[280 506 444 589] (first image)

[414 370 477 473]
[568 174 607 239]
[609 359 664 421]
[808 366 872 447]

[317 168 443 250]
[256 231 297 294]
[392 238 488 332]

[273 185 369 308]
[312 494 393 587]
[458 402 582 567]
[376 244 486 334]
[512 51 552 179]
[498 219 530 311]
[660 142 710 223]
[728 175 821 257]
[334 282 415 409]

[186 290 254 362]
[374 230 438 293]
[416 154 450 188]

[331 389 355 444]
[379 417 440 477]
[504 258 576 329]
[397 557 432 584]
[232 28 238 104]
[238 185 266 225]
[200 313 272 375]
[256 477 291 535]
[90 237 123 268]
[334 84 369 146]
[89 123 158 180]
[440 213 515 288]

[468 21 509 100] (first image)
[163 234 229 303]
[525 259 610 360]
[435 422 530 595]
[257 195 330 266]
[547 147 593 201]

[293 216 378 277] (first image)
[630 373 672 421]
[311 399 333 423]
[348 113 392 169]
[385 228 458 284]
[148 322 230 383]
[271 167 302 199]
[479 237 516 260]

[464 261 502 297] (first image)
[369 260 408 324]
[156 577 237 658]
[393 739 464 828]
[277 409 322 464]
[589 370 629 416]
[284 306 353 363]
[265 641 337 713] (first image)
━━━━
§ **What you are asked to do**
All of the data should be retyped exactly.

§ **Response**
[280 506 444 589] (first image)

[414 370 477 473]
[568 174 607 239]
[609 359 664 421]
[808 366 872 447]

[317 168 443 250]
[256 231 297 294]
[392 238 488 332]

[273 185 369 308]
[312 494 393 587]
[458 402 582 567]
[376 244 486 334]
[512 51 552 179]
[498 219 530 311]
[660 142 710 223]
[728 175 821 257]
[334 282 415 409]

[186 290 254 362]
[374 230 438 293]
[416 154 450 188]

[331 389 355 444]
[379 417 440 477]
[504 258 576 329]
[397 557 432 584]
[232 28 238 104]
[238 185 266 225]
[200 313 272 375]
[256 477 291 535]
[90 237 123 268]
[334 84 369 146]
[89 123 158 180]
[440 213 515 288]

[468 21 509 100] (first image)
[163 234 229 303]
[525 259 610 360]
[435 422 530 595]
[257 195 330 266]
[547 147 593 201]

[293 216 378 277] (first image)
[630 373 672 421]
[311 399 333 423]
[348 113 392 169]
[385 228 458 284]
[148 322 230 383]
[271 167 302 199]
[479 237 516 260]

[464 261 502 297] (first image)
[369 260 408 324]
[156 577 237 658]
[393 739 464 828]
[277 409 322 464]
[589 370 629 416]
[284 306 353 363]
[265 641 337 713] (first image)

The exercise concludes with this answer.